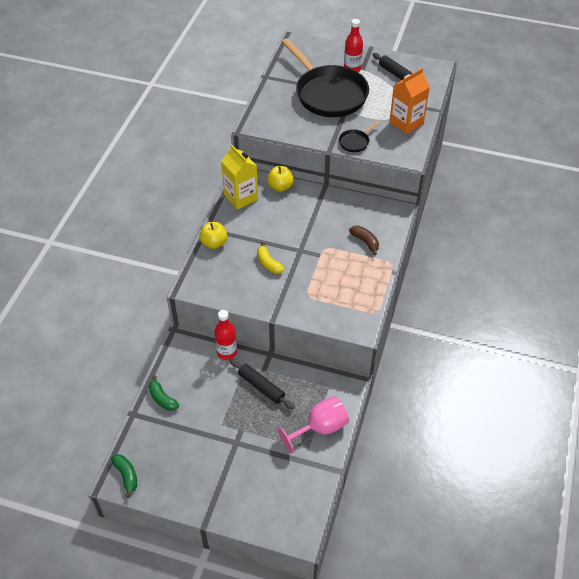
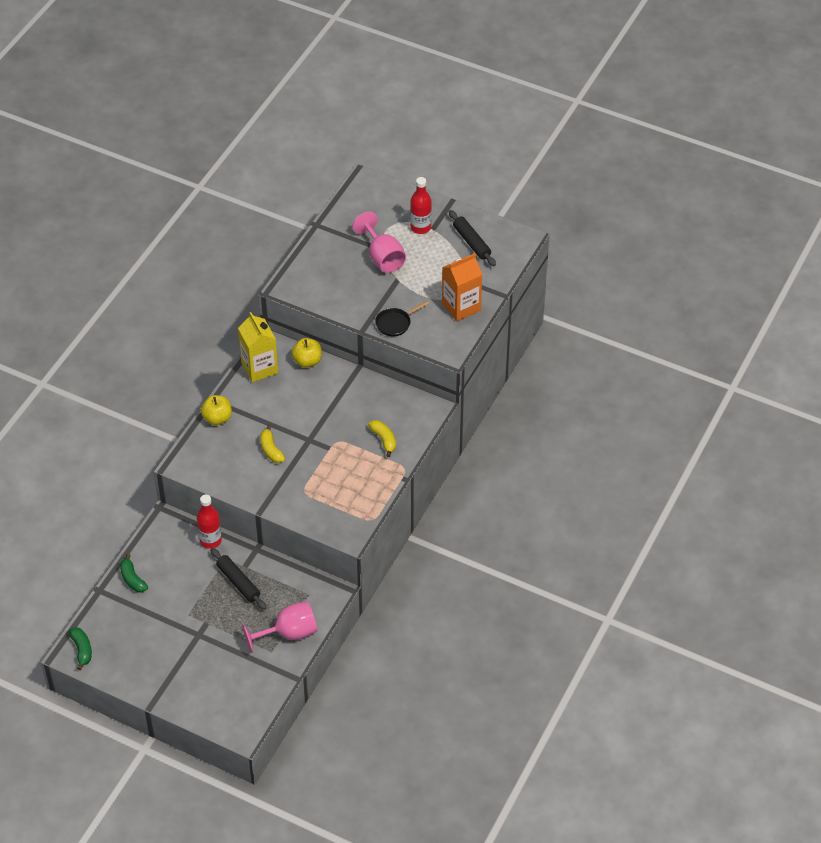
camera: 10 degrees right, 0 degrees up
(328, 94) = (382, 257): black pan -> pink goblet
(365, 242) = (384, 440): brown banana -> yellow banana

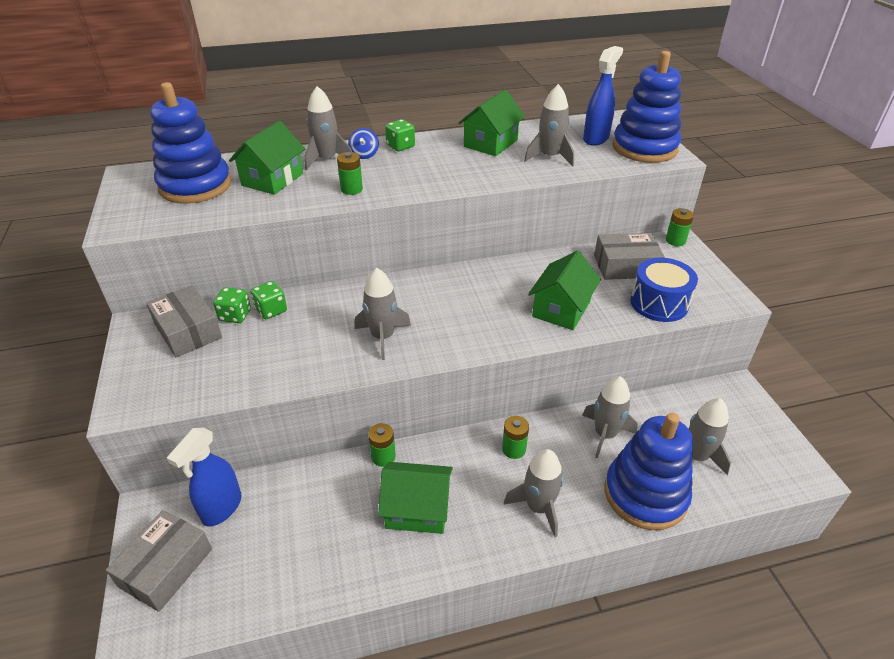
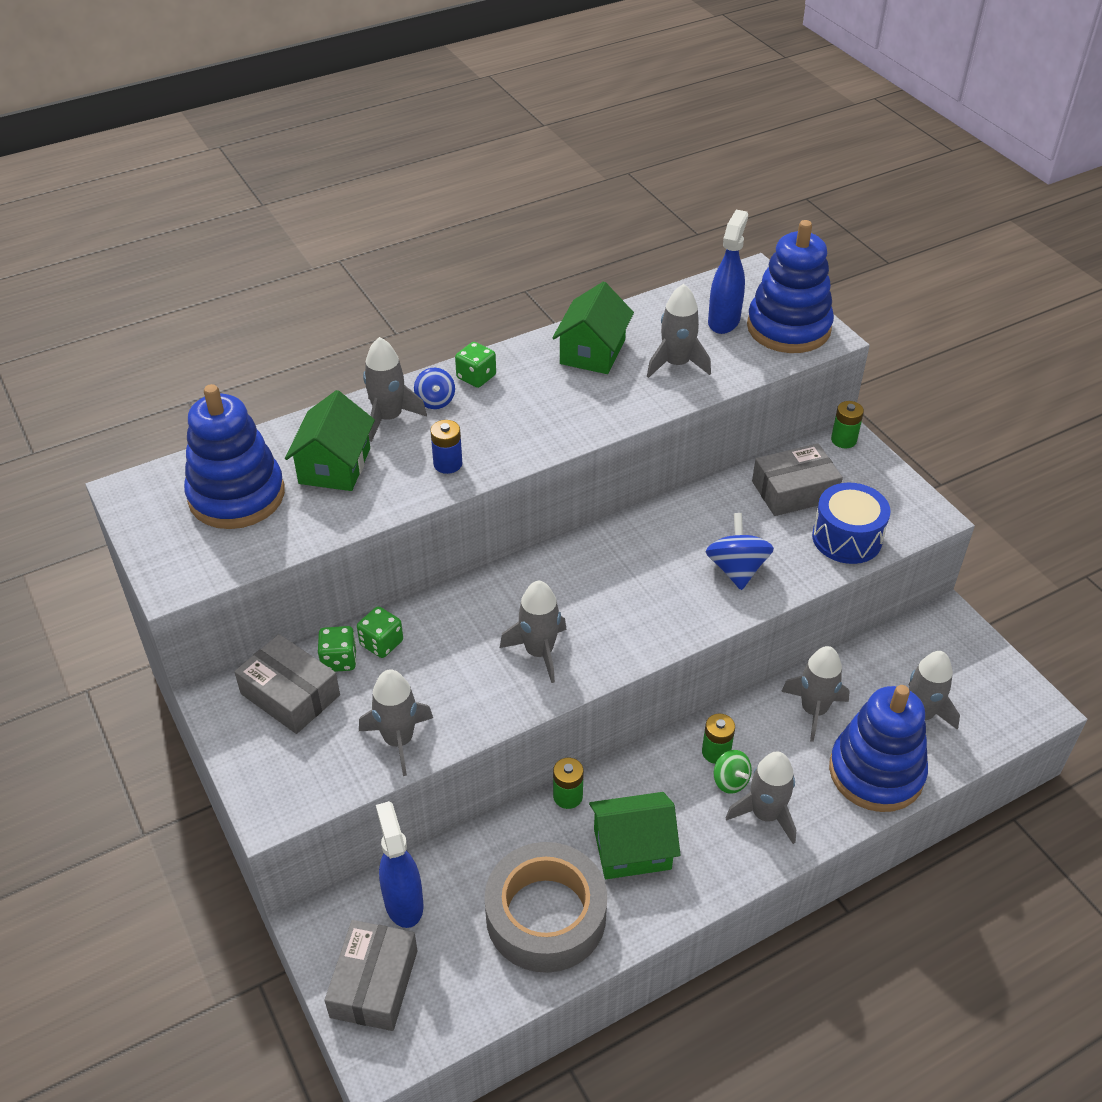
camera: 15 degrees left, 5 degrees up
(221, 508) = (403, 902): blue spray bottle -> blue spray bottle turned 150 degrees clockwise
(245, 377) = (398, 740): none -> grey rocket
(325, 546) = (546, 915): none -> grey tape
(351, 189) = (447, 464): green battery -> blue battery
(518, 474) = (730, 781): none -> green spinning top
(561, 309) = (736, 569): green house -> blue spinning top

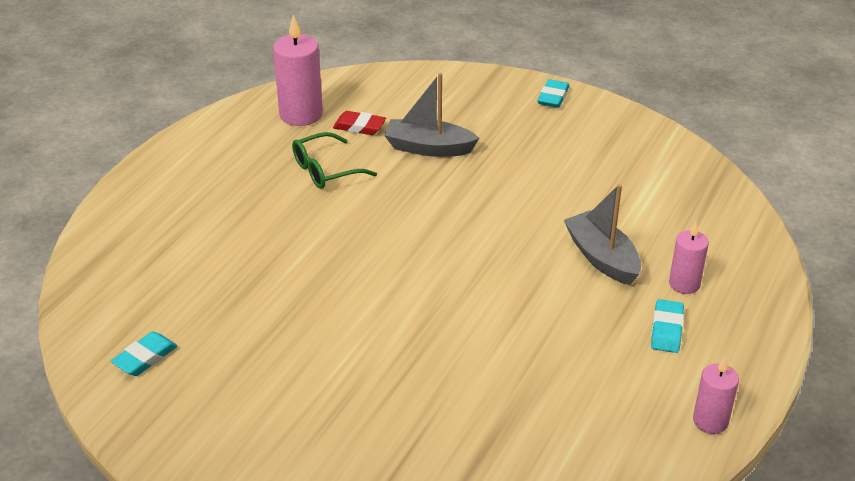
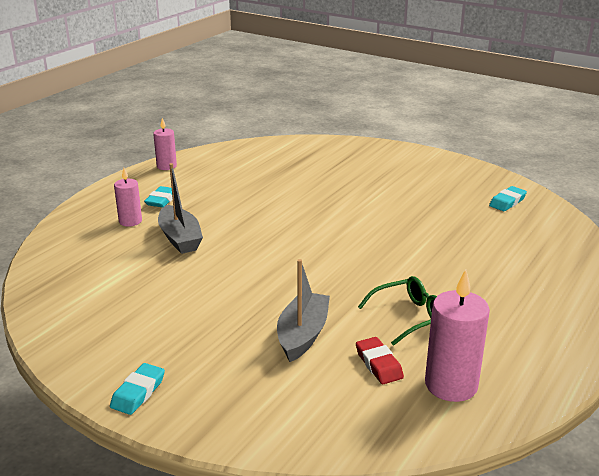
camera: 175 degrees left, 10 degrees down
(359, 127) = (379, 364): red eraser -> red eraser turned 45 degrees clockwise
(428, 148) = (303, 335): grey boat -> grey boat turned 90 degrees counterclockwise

▸ **TASK**
None of the pictures should be carried over when the data above is transcribed exactly.

▸ **TASK SOLUTION**
camera: 10 degrees right, 0 degrees up
(328, 94) = (382, 257): black pan -> pink goblet
(365, 242) = (384, 440): brown banana -> yellow banana

camera: 15 degrees left, 5 degrees up
(221, 508) = (403, 902): blue spray bottle -> blue spray bottle turned 150 degrees clockwise
(245, 377) = (398, 740): none -> grey rocket
(325, 546) = (546, 915): none -> grey tape
(351, 189) = (447, 464): green battery -> blue battery
(518, 474) = (730, 781): none -> green spinning top
(561, 309) = (736, 569): green house -> blue spinning top

camera: 175 degrees left, 10 degrees down
(359, 127) = (379, 364): red eraser -> red eraser turned 45 degrees clockwise
(428, 148) = (303, 335): grey boat -> grey boat turned 90 degrees counterclockwise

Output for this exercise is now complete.